■ Exercise objective: The lines below that include the word "moved" are to be reported.
***** Dataset excerpts *****
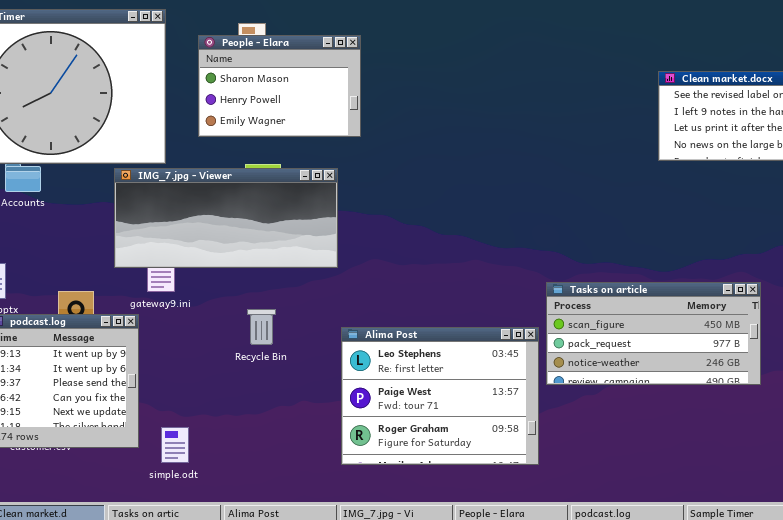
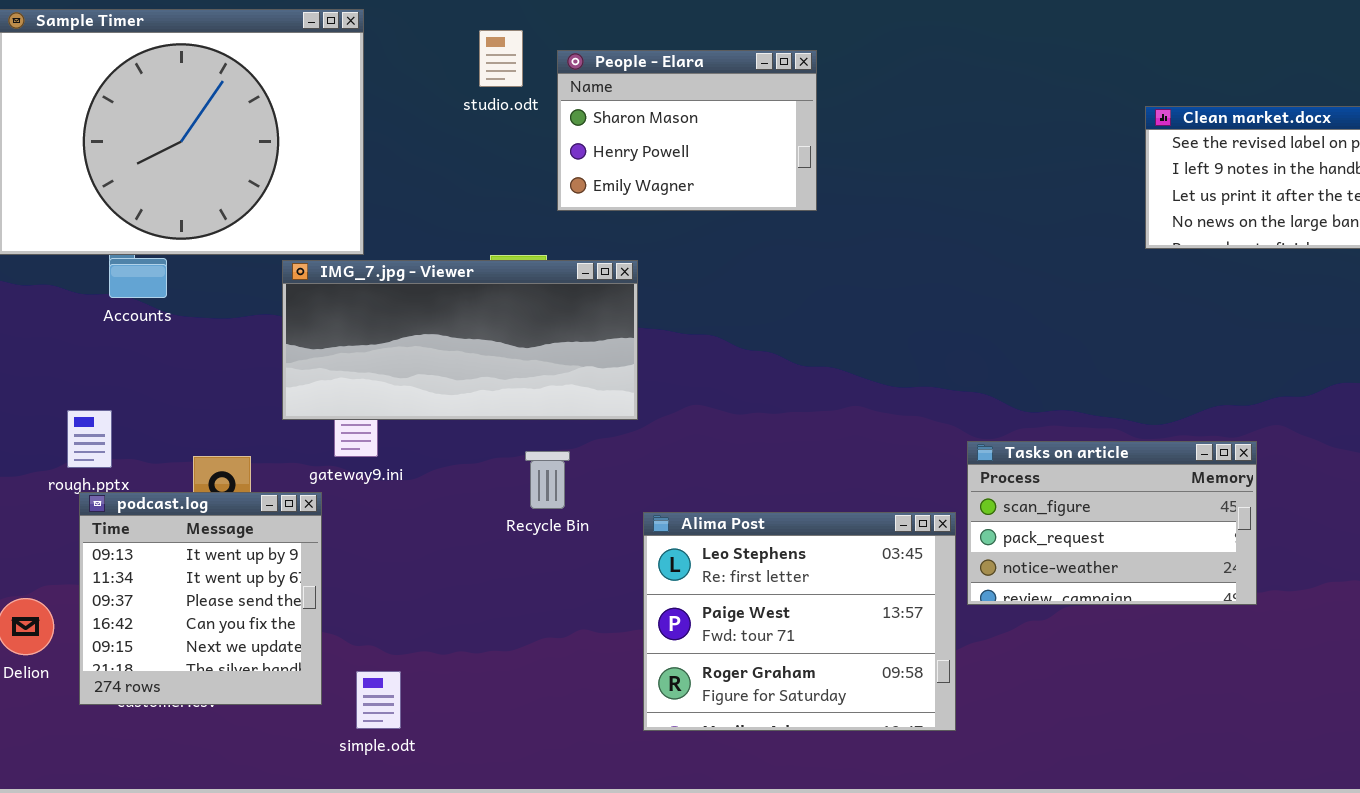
People - Elara: [198,35,361,137] -> [557,50,817,211], moved
Tasks on article: [546,282,761,385] -> [967,441,1257,605], resized
Recycle Bin: [247,309,276,345] -> [525,451,570,509], moved

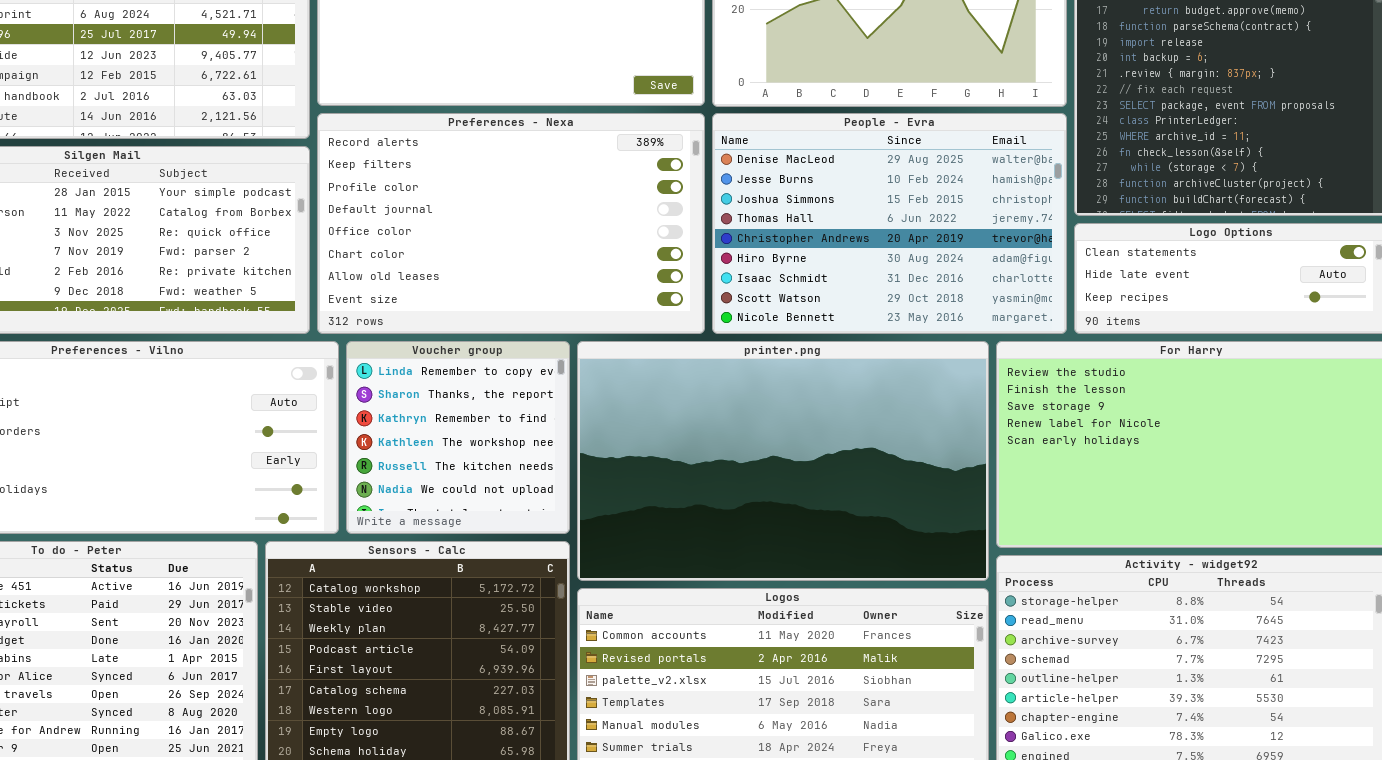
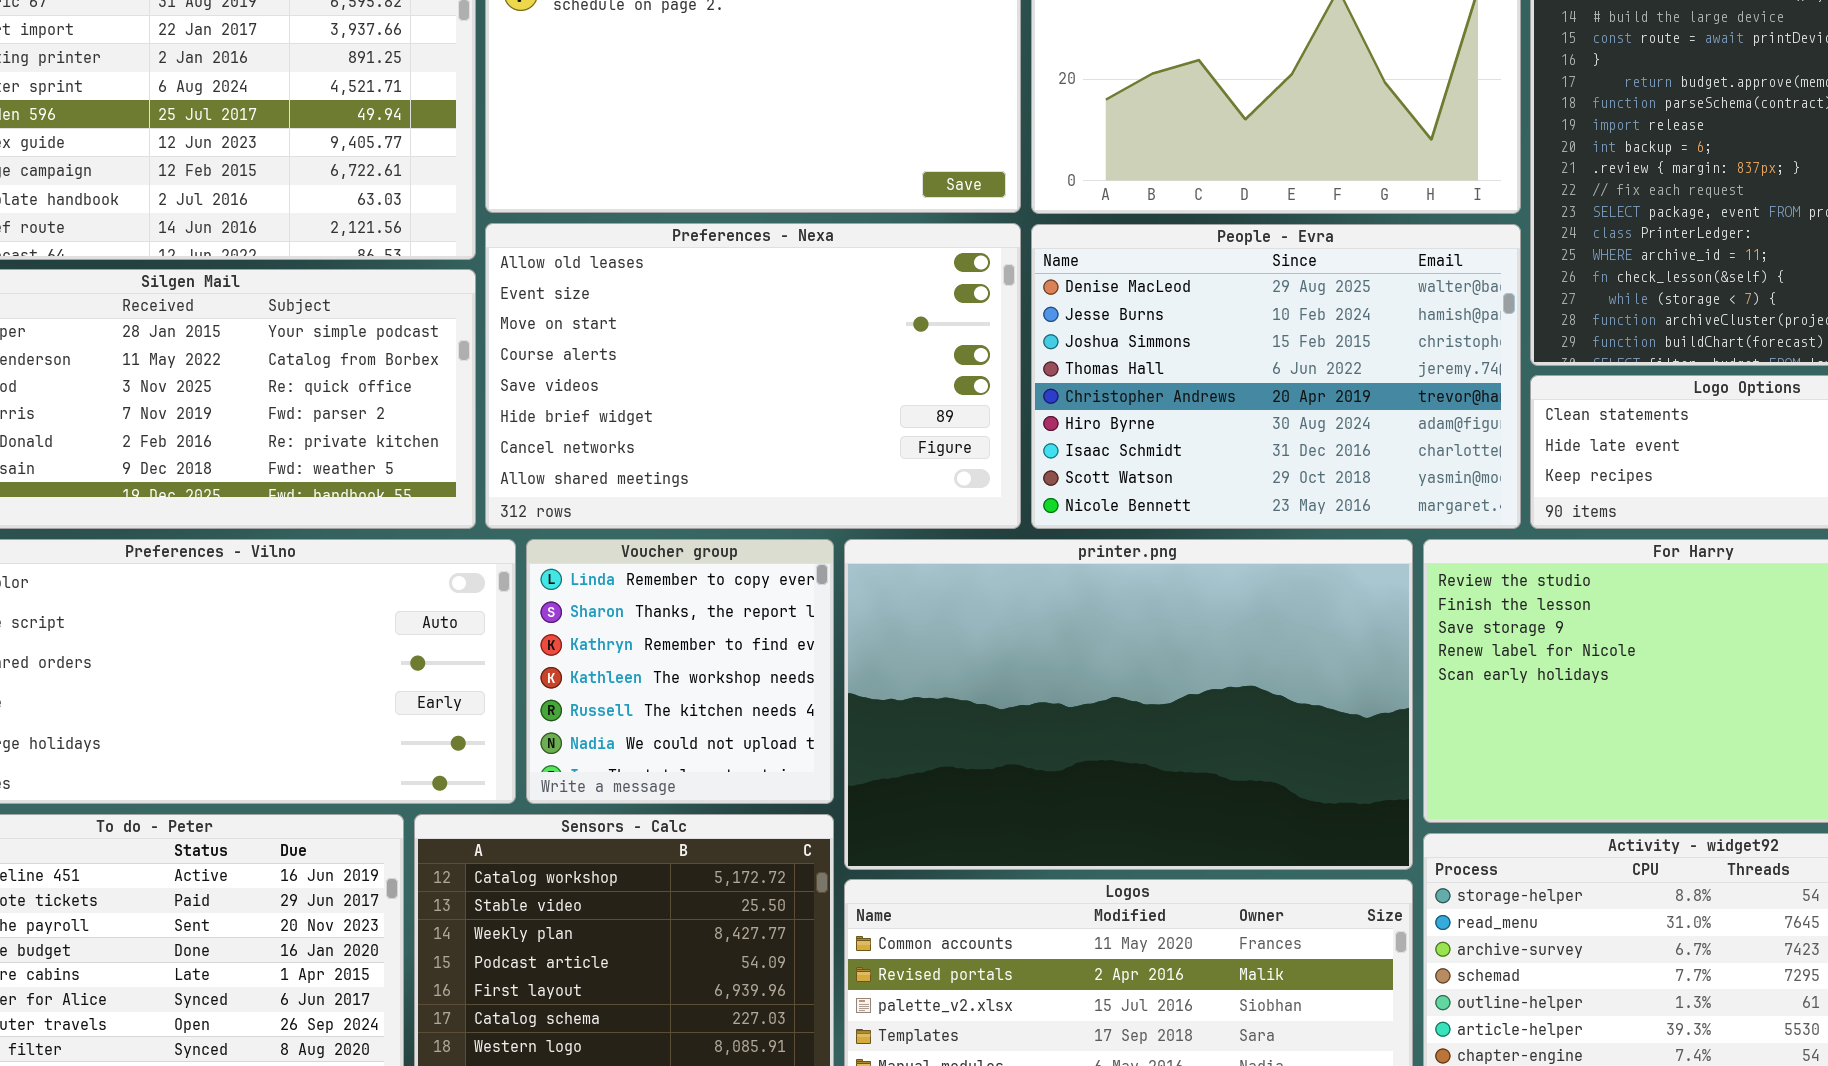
Preferences - Nexa: [317,113,705,334] -> [485,223,1021,529], scrolled down 6 rows

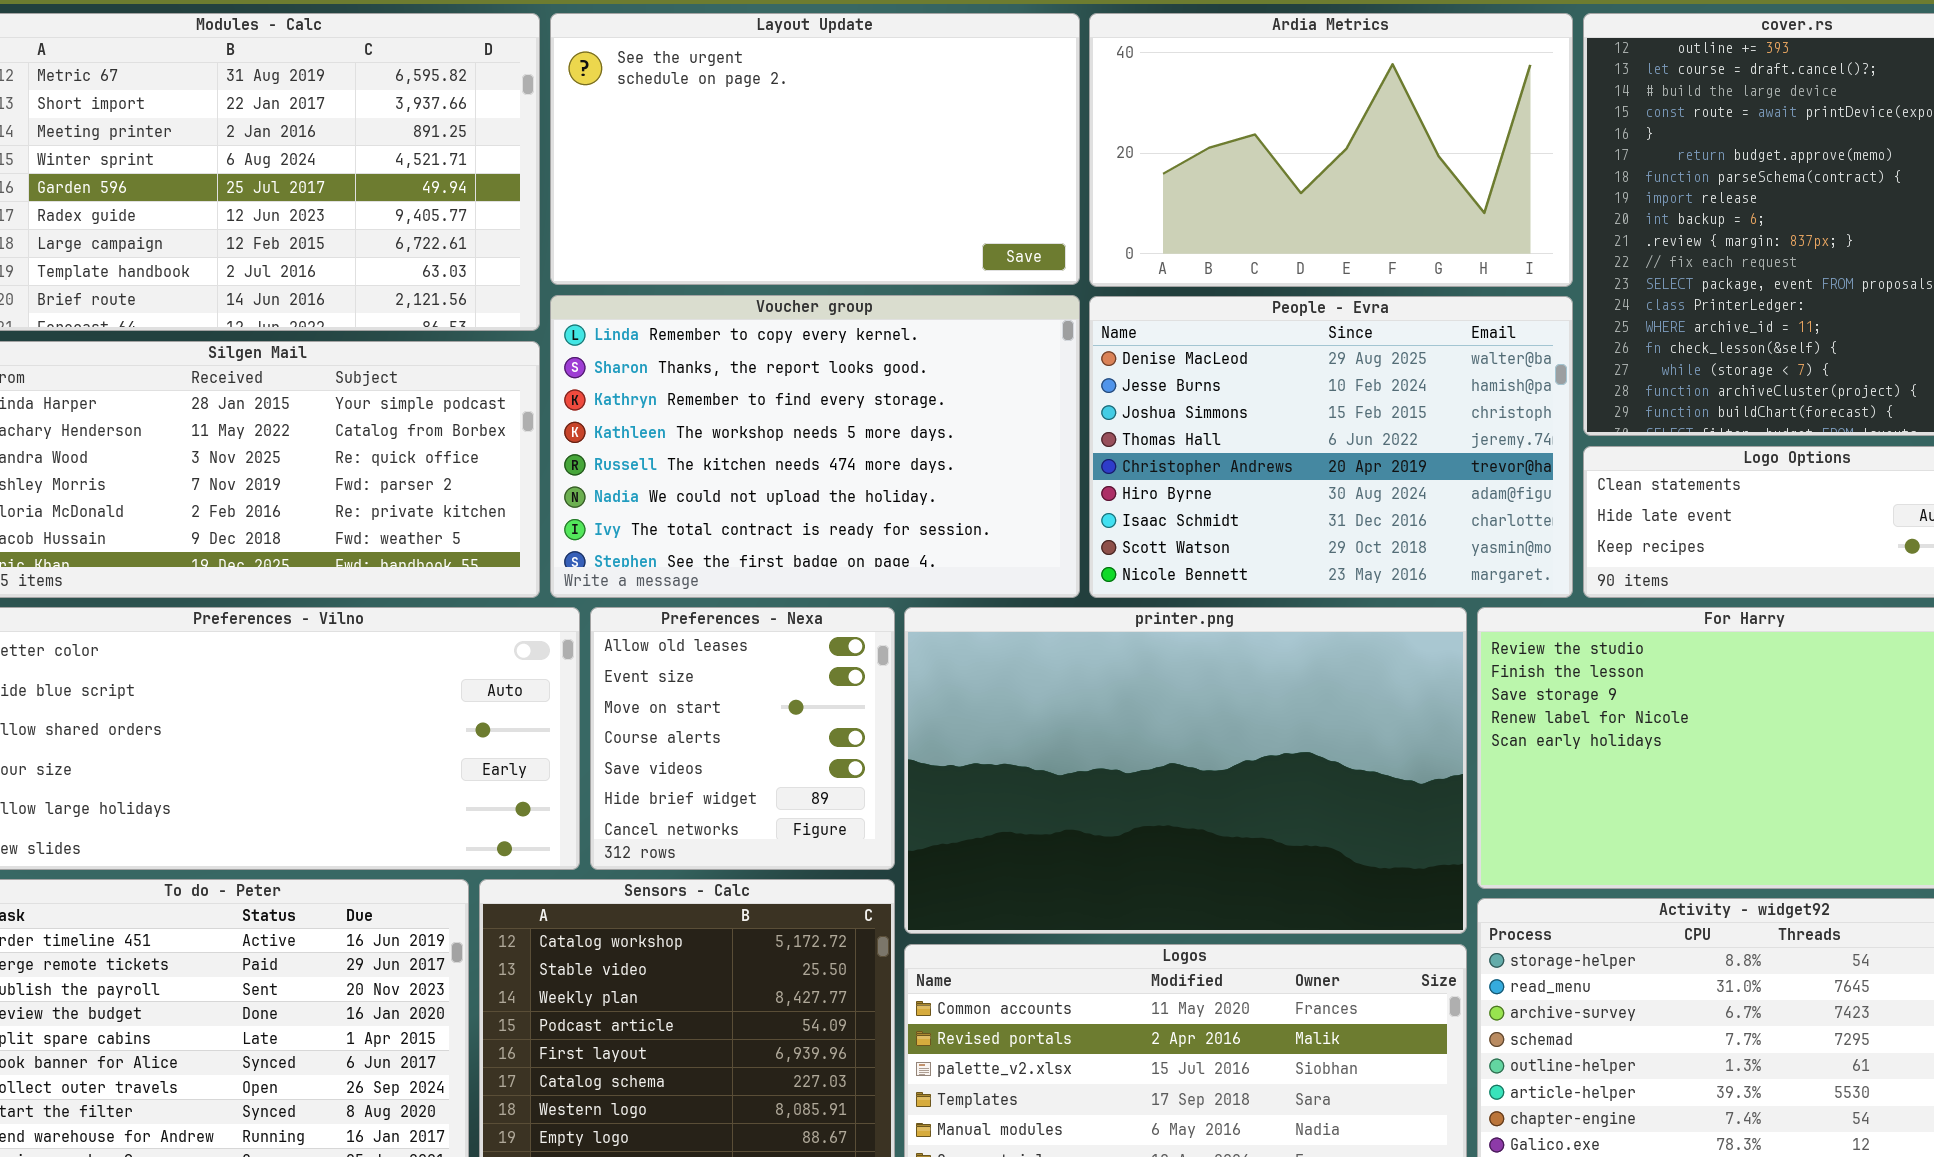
Preferences - Nexa: [485,223,1021,529] -> [590,607,895,870], moved, resized
Voucher group: [526,539,834,804] -> [550,295,1080,598], moved, resized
*****
■ Written solution:
People - Elara: [198,35,361,137] -> [557,50,817,211], moved
Recycle Bin: [247,309,276,345] -> [525,451,570,509], moved
Preferences - Nexa: [485,223,1021,529] -> [590,607,895,870], moved, resized
Voucher group: [526,539,834,804] -> [550,295,1080,598], moved, resized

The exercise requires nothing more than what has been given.